» **Instructions for the task**:
As you reproduce every line below, keep it exactly as written and leave out the images.

── Exercise materials ──

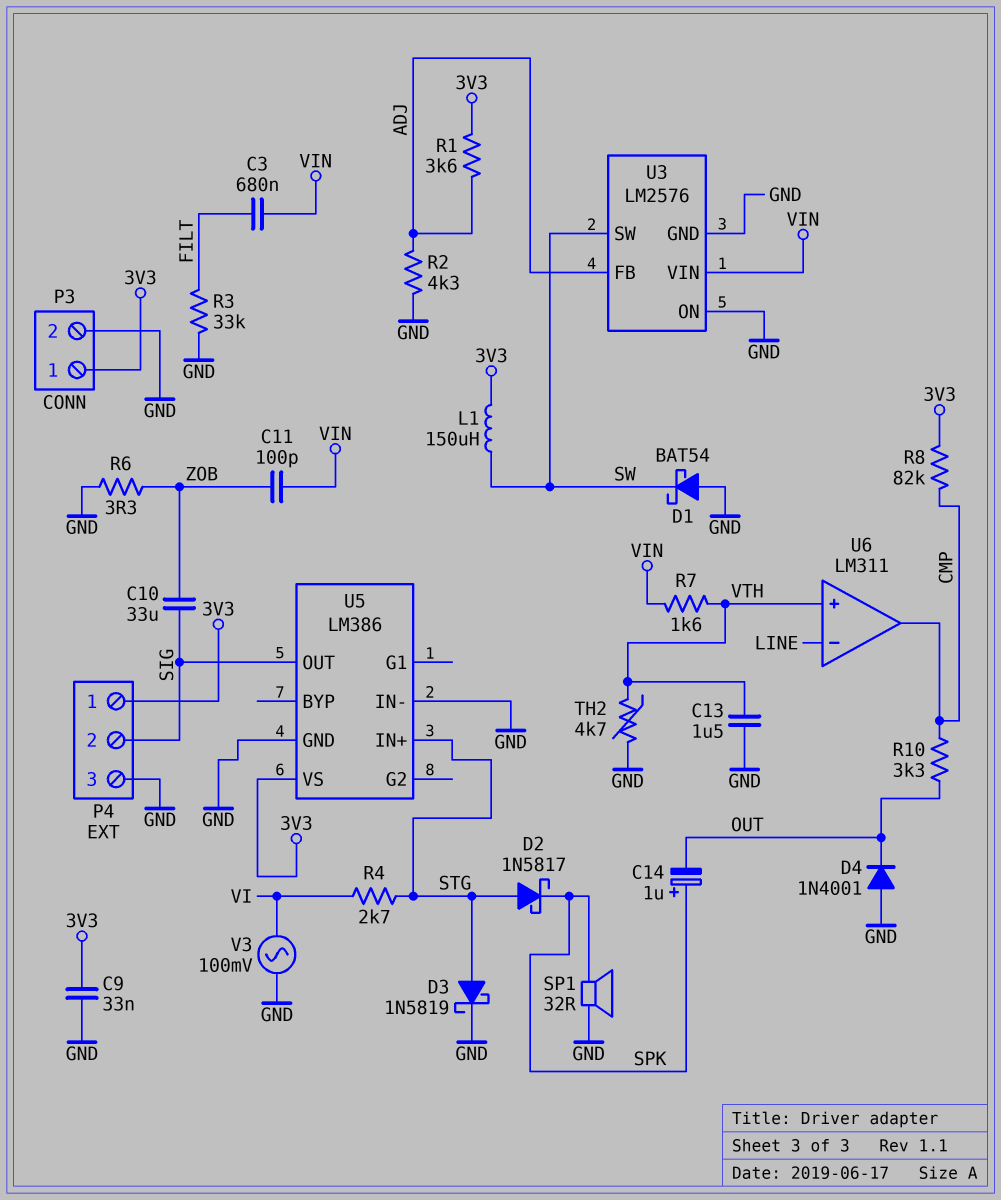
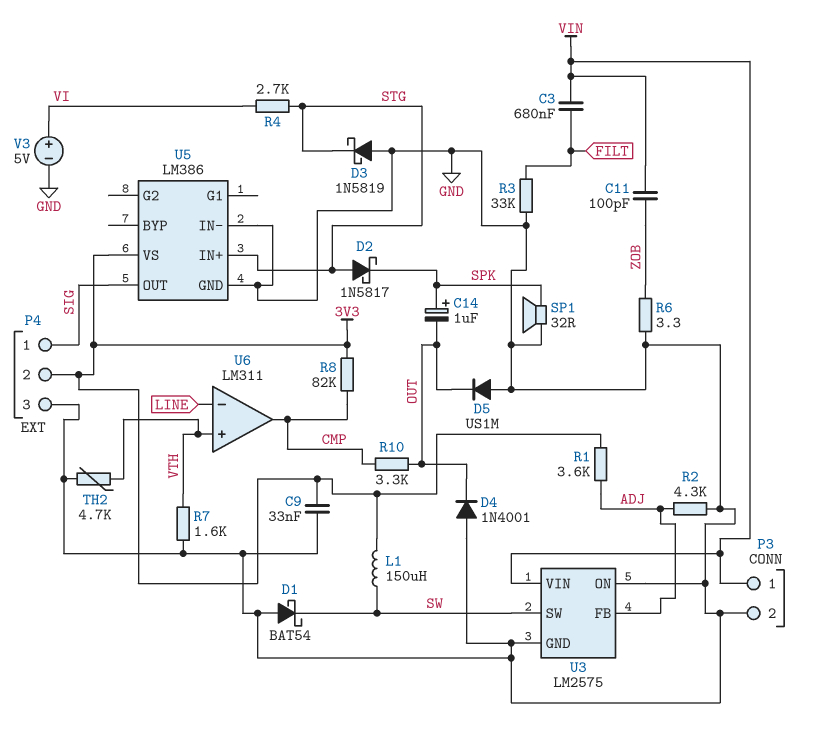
C10: 33uF (SIG, ZOB) -> none
C13: 1.5uF (GND, VTH) -> none
D3: schottky 1N5819 (A STG, K GND) -> schottky 1N5819 (A GND, K STG)
D5: none -> diode US1M (A GND, K OUT)
P3 pin 1: 3V3 -> VIN
P4 pin 1: 3V3 -> SIG
P4 pin 2: SIG -> 3V3
R7: 1.6k (VIN, VTH) -> 1.6k (GND, VTH)
U3: LM2576 -> LM2575
V3: AC 100mV (GND, VI) -> 5V (plus VI, minus GND)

───

» **Written reply**:
C10: 33uF (SIG, ZOB) -> none
C13: 1.5uF (GND, VTH) -> none
D3: schottky 1N5819 (A STG, K GND) -> schottky 1N5819 (A GND, K STG)
D5: none -> diode US1M (A GND, K OUT)
P3 pin 1: 3V3 -> VIN
P4 pin 1: 3V3 -> SIG
P4 pin 2: SIG -> 3V3
R7: 1.6k (VIN, VTH) -> 1.6k (GND, VTH)
U3: LM2576 -> LM2575
V3: AC 100mV (GND, VI) -> 5V (plus VI, minus GND)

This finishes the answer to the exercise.